» Exercise details: Using the listing below, report each line holding the string "from".

» Data in this exercise:
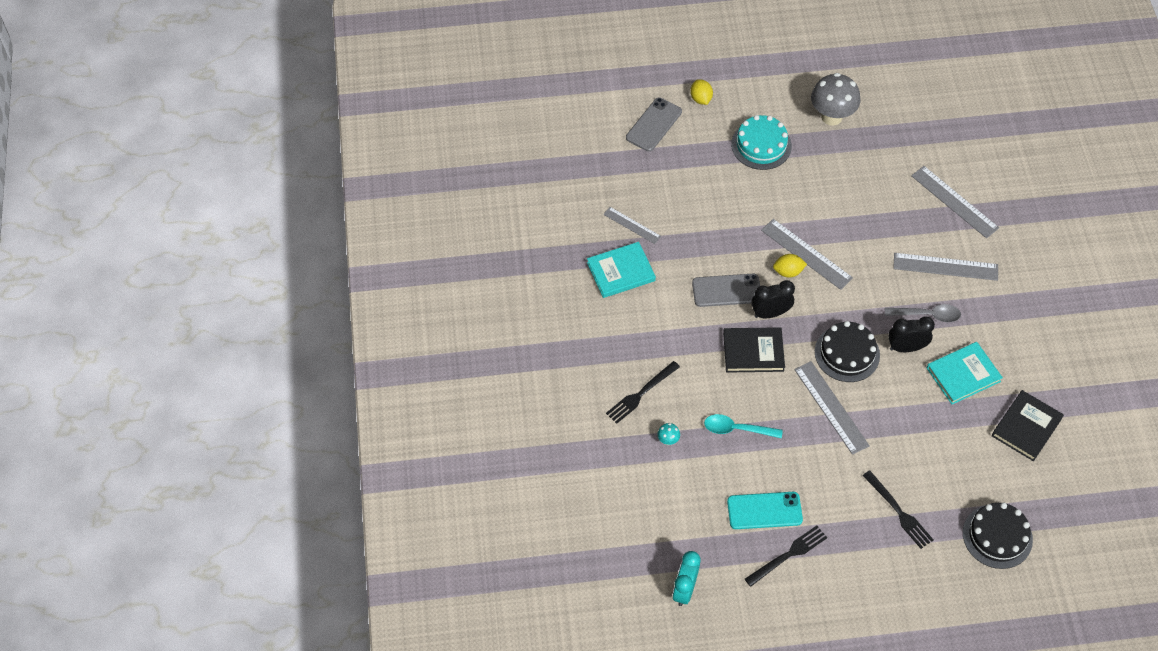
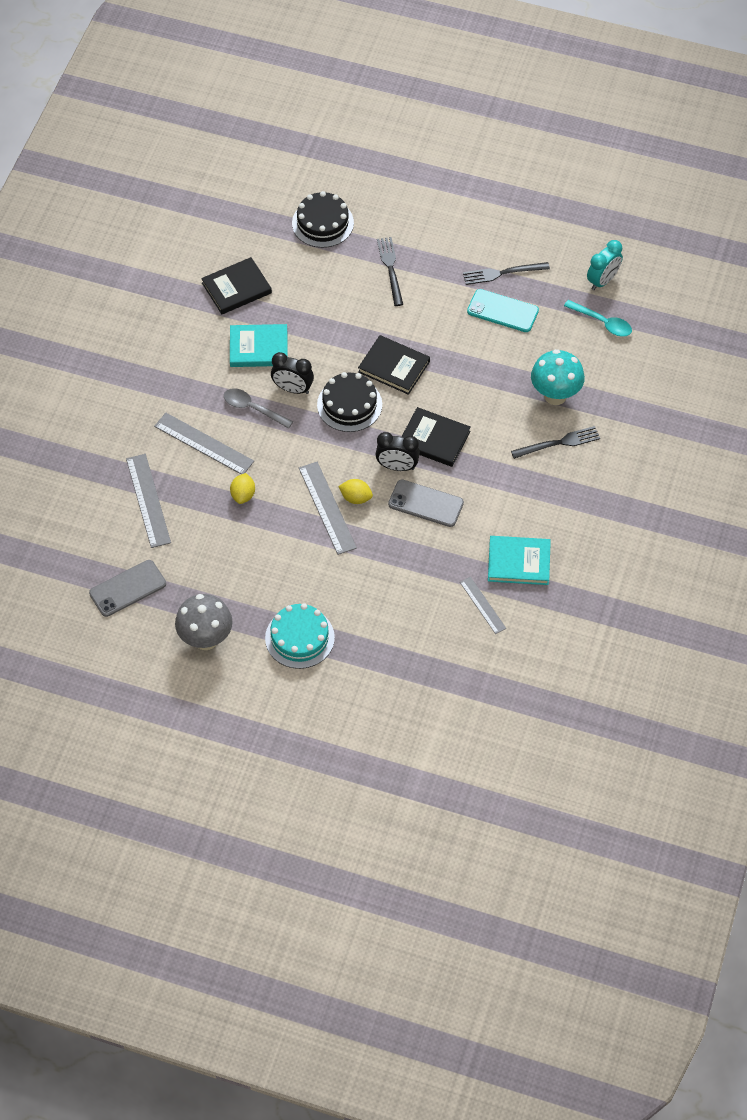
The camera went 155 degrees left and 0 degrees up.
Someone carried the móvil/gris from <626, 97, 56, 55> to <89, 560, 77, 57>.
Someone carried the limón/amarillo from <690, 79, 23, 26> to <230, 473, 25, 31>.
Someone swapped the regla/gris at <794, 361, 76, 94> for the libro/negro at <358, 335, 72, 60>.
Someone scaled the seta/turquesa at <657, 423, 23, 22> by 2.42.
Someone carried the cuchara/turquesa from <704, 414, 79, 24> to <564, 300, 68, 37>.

» Result of this task:
Someone carried the móvil/gris from <626, 97, 56, 55> to <89, 560, 77, 57>.
Someone carried the limón/amarillo from <690, 79, 23, 26> to <230, 473, 25, 31>.
Someone carried the cuchara/turquesa from <704, 414, 79, 24> to <564, 300, 68, 37>.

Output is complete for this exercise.